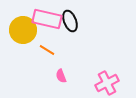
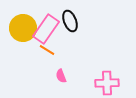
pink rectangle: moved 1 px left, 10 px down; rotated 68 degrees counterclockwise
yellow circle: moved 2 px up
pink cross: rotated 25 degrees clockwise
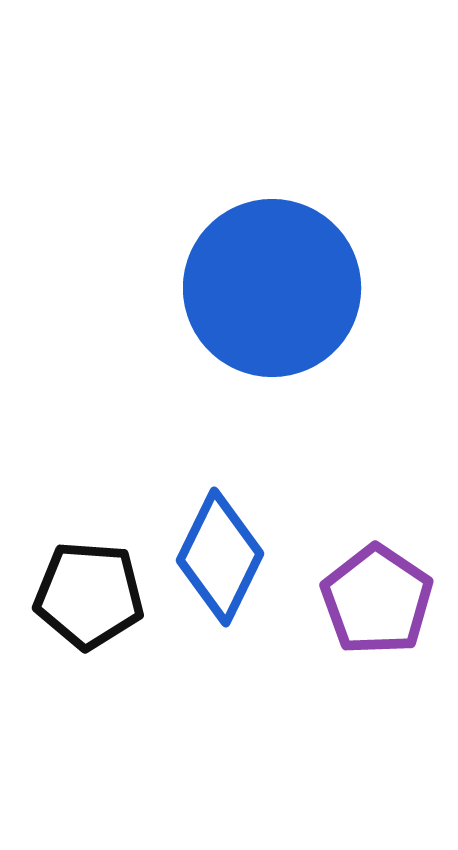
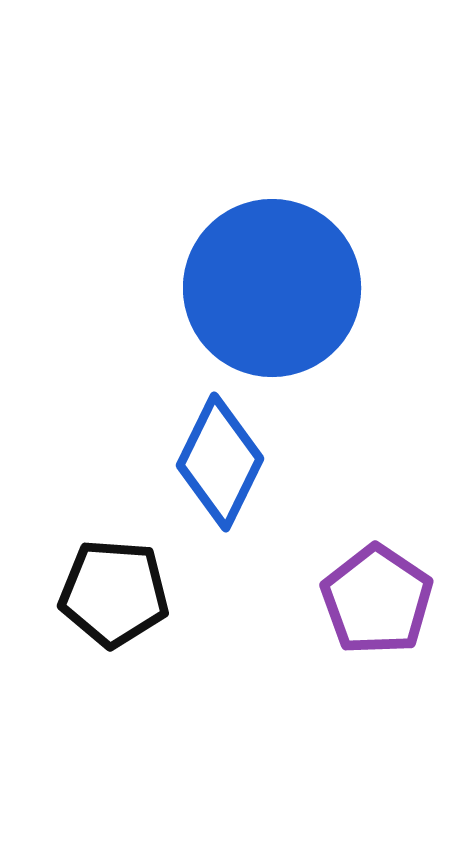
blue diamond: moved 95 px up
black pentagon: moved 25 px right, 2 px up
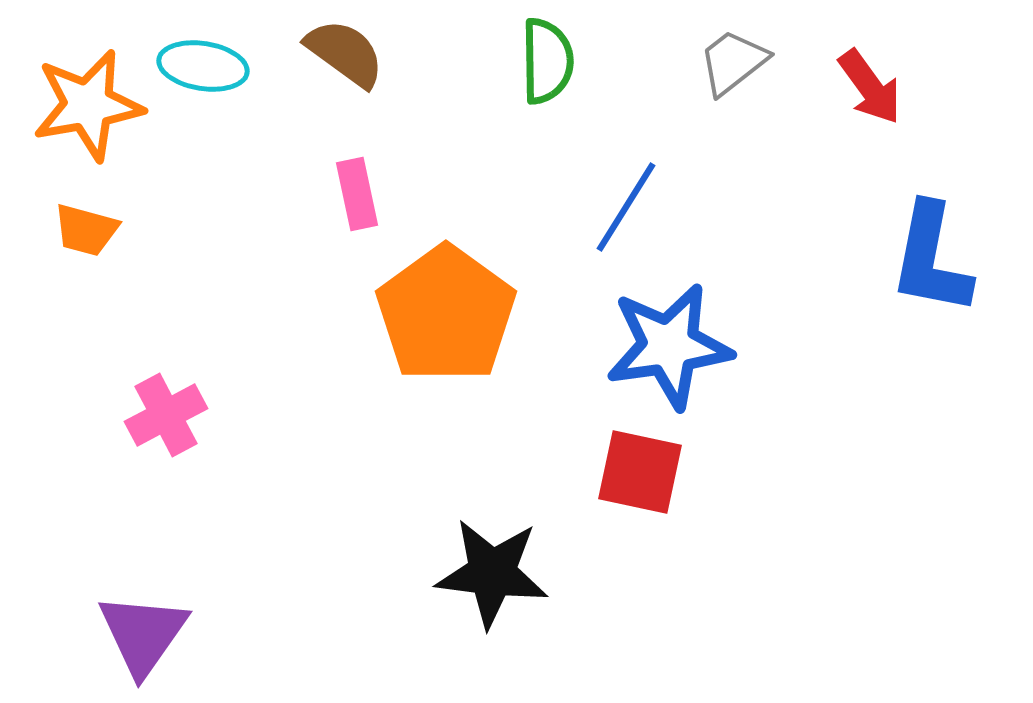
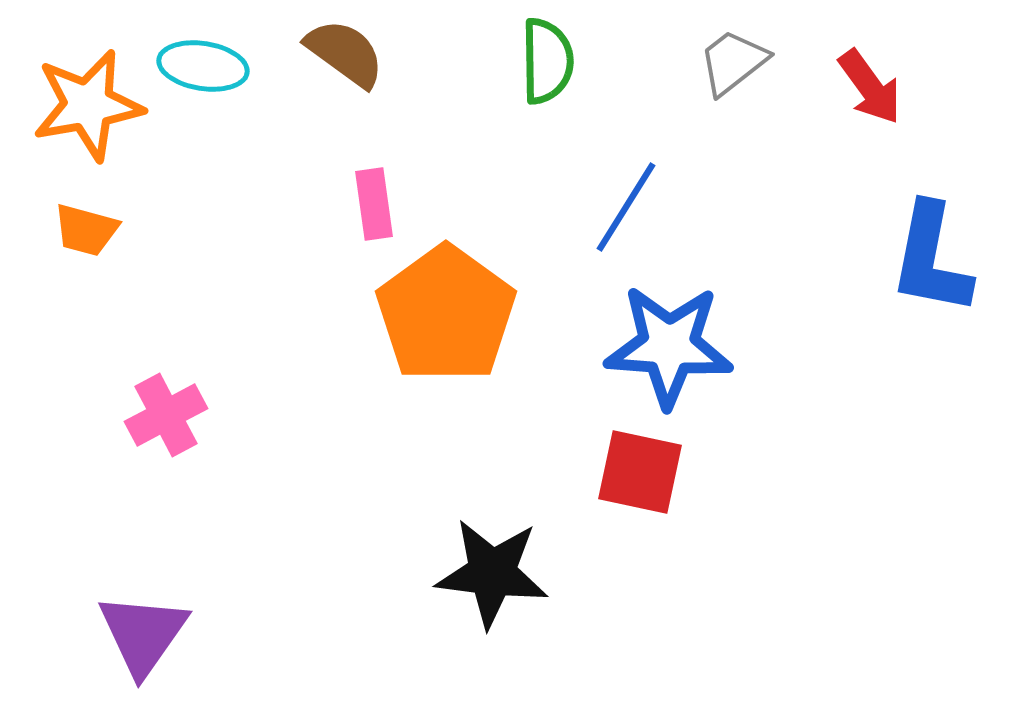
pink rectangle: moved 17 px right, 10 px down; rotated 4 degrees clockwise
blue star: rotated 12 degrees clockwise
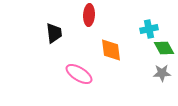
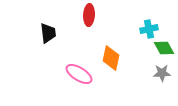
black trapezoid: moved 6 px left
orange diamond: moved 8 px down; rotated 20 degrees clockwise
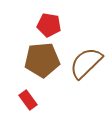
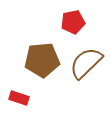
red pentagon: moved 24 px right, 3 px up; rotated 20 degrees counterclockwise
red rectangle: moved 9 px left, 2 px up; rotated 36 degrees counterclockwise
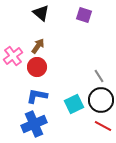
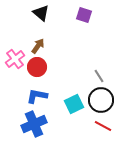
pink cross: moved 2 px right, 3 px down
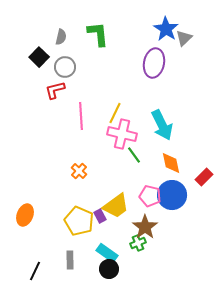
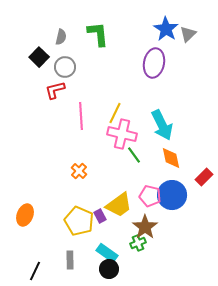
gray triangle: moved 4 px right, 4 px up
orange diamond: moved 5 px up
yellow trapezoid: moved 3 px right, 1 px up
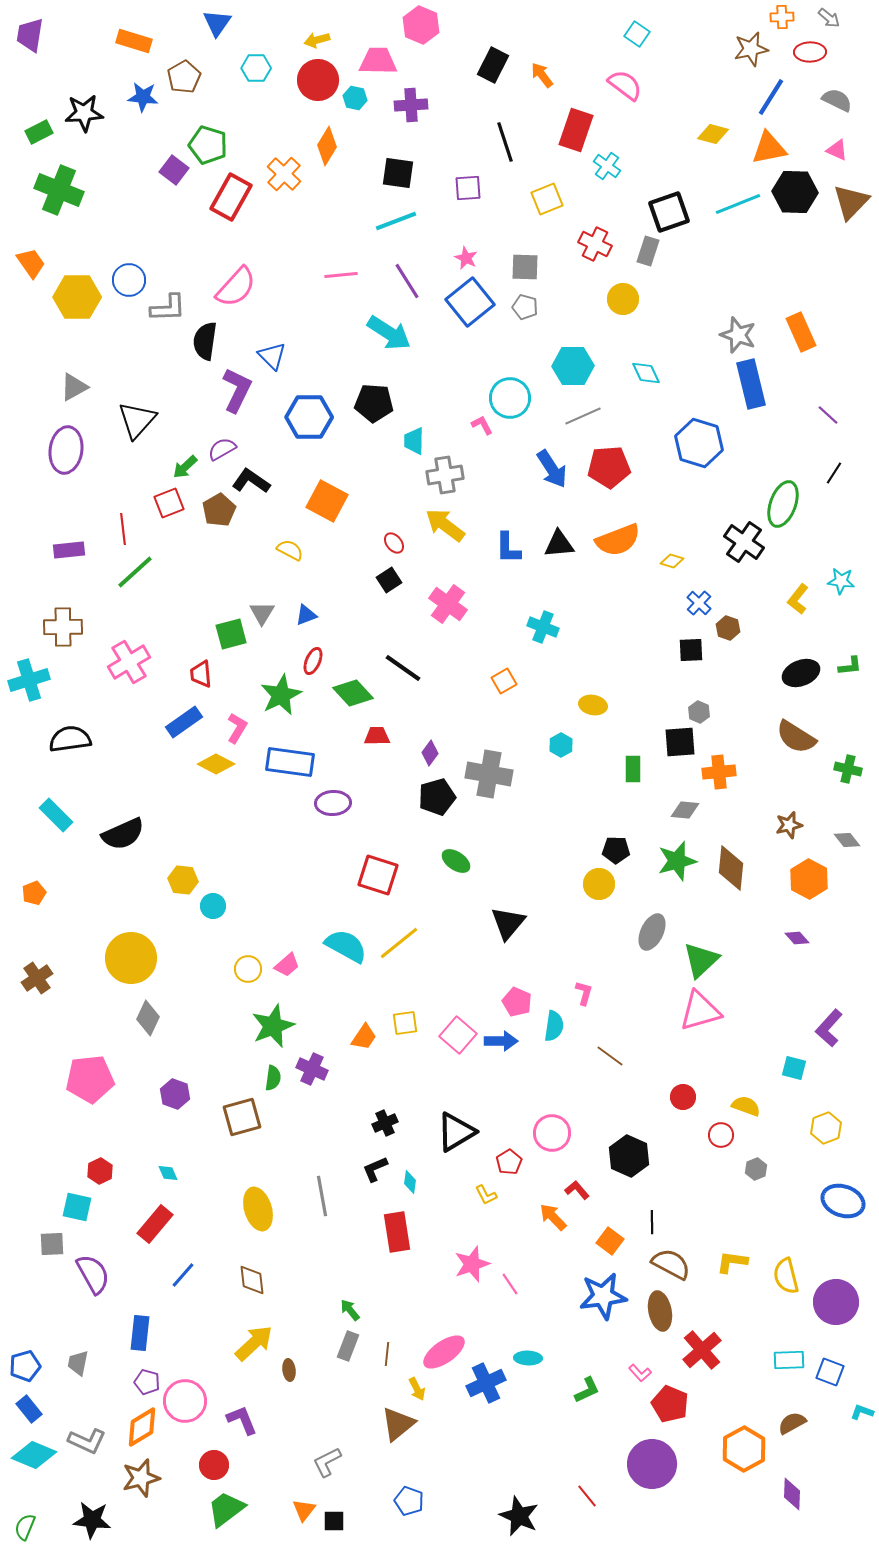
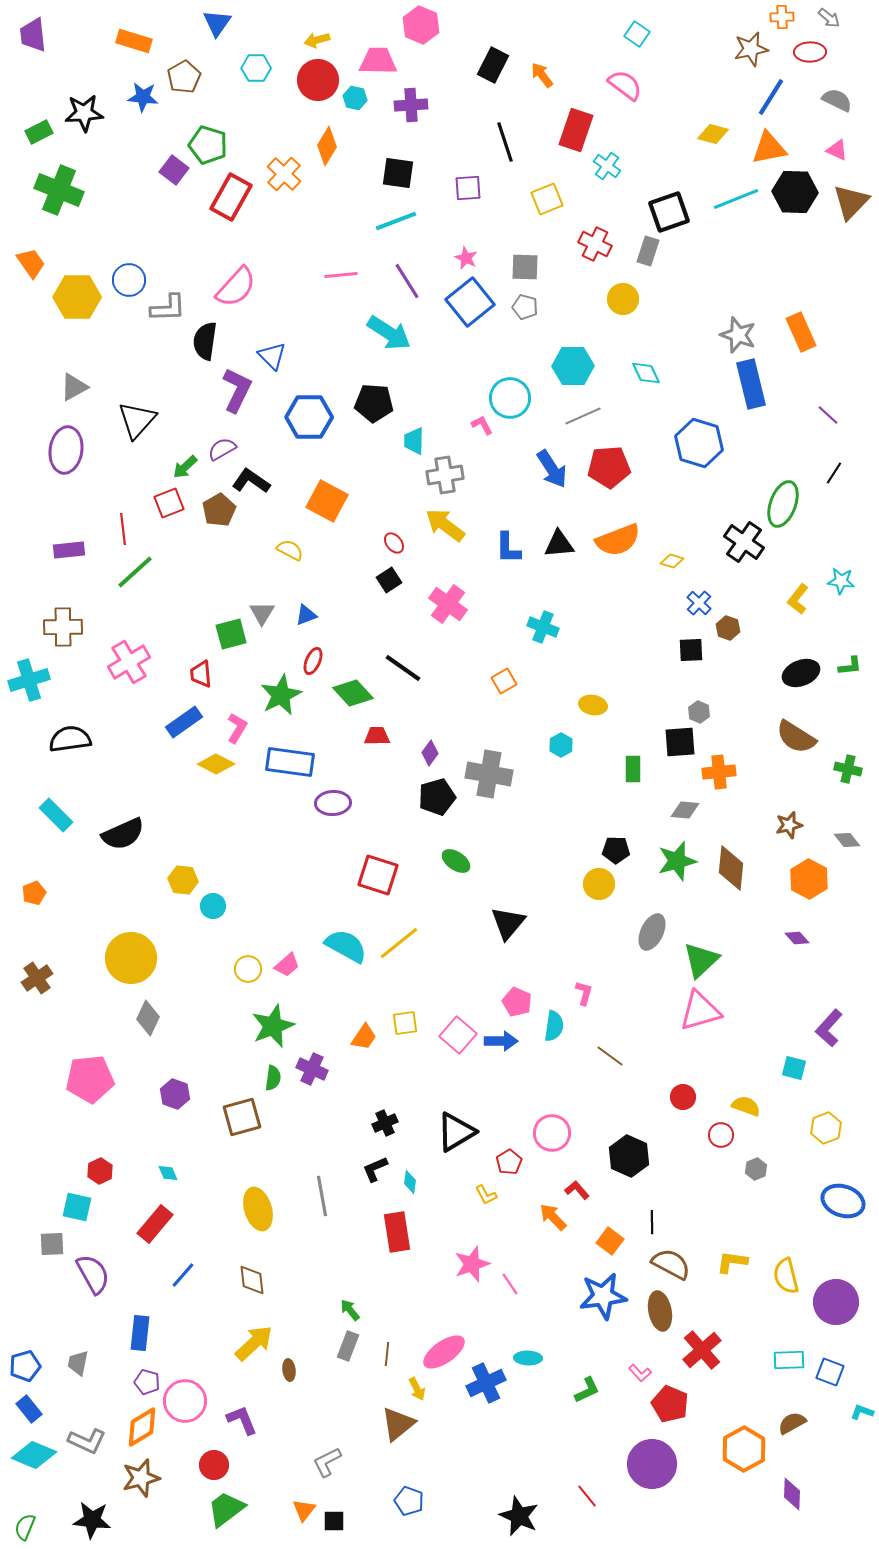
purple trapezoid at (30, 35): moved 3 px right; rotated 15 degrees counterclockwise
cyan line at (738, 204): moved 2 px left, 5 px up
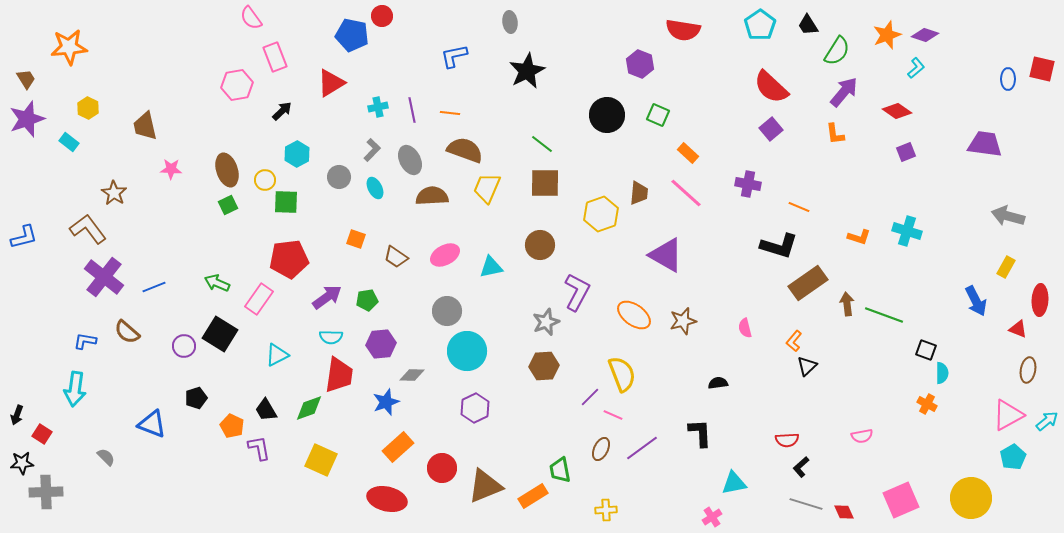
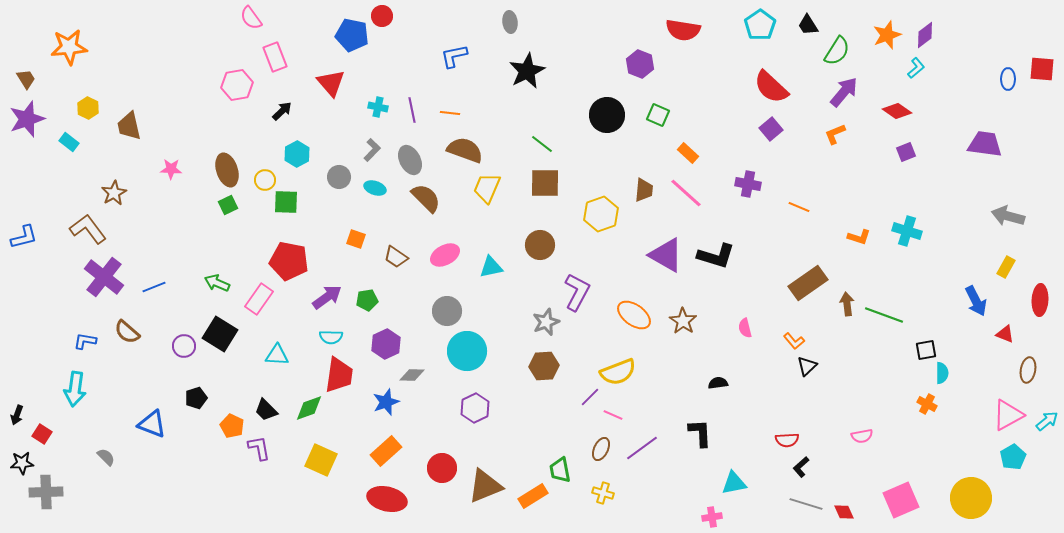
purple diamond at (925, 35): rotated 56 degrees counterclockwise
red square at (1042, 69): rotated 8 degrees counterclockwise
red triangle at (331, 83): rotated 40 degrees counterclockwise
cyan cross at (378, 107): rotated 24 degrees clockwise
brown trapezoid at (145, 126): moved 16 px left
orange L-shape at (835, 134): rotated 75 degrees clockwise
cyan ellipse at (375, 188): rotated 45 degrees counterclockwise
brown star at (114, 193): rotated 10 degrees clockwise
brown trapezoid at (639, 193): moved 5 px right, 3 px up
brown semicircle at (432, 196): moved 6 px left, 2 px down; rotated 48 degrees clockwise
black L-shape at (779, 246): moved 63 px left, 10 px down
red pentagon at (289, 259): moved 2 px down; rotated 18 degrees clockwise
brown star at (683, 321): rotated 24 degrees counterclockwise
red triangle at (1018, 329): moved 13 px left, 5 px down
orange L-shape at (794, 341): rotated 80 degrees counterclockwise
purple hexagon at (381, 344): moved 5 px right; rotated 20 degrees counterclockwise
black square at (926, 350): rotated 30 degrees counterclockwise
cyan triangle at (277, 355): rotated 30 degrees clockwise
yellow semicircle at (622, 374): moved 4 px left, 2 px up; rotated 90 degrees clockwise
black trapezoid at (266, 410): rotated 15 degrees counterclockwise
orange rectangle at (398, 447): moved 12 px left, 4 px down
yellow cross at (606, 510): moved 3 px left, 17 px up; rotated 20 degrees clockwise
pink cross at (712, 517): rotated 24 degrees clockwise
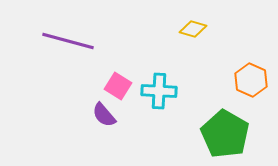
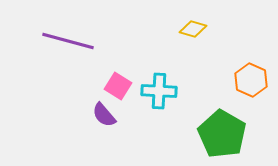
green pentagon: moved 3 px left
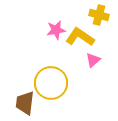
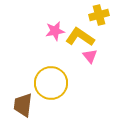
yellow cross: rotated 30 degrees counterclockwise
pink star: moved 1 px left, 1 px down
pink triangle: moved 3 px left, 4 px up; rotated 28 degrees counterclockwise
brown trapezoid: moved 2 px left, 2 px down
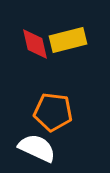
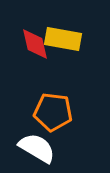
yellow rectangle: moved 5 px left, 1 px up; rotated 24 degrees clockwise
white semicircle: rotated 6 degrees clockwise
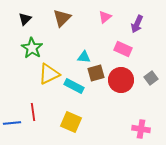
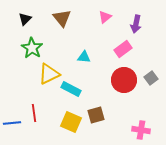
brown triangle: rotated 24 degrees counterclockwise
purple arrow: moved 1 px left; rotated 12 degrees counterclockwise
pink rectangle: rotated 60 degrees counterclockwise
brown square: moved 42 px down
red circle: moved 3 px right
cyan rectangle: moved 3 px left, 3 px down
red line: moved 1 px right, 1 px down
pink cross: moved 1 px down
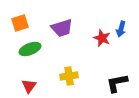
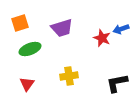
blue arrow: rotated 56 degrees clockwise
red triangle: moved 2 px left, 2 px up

####################

Exercise instructions:
Every line that contains the string "yellow" should be returned from the data.

Reply to the task:
yellow circle: moved 2 px up
yellow trapezoid: moved 3 px right, 1 px up
yellow semicircle at (622, 374): moved 4 px left, 2 px up; rotated 90 degrees clockwise
yellow cross at (606, 510): moved 3 px left, 17 px up; rotated 20 degrees clockwise
yellow cross: rotated 30 degrees counterclockwise
yellow rectangle: moved 5 px left, 1 px up; rotated 24 degrees clockwise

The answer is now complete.